=== Data excerpts ===

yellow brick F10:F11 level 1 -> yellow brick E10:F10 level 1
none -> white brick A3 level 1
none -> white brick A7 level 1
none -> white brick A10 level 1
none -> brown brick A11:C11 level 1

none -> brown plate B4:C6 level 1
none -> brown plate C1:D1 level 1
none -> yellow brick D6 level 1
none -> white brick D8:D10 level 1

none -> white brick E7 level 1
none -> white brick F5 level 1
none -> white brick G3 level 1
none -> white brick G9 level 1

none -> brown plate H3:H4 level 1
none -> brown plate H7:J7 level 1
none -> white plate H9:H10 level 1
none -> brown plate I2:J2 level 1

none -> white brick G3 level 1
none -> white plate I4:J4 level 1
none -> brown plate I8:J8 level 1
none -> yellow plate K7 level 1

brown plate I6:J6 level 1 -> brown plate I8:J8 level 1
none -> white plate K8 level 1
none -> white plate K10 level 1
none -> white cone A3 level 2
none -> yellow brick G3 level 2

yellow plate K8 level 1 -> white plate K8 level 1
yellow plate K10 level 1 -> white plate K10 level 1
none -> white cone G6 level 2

===

• Directions for this task: Restate the whole listing exactly.

• Answer box:
yellow brick F10:F11 level 1 -> yellow brick E10:F10 level 1
none -> white brick A3 level 1
none -> white brick A7 level 1
none -> white brick A10 level 1
none -> brown brick A11:C11 level 1

none -> brown plate B4:C6 level 1
none -> brown plate C1:D1 level 1
none -> yellow brick D6 level 1
none -> white brick D8:D10 level 1

none -> white brick E7 level 1
none -> white brick F5 level 1
none -> white brick G3 level 1
none -> white brick G9 level 1

none -> brown plate H3:H4 level 1
none -> brown plate H7:J7 level 1
none -> white plate H9:H10 level 1
none -> brown plate I2:J2 level 1

none -> white brick G3 level 1
none -> white plate I4:J4 level 1
none -> brown plate I8:J8 level 1
none -> yellow plate K7 level 1

brown plate I6:J6 level 1 -> brown plate I8:J8 level 1
none -> white plate K8 level 1
none -> white plate K10 level 1
none -> white cone A3 level 2
none -> yellow brick G3 level 2

yellow plate K8 level 1 -> white plate K8 level 1
yellow plate K10 level 1 -> white plate K10 level 1
none -> white cone G6 level 2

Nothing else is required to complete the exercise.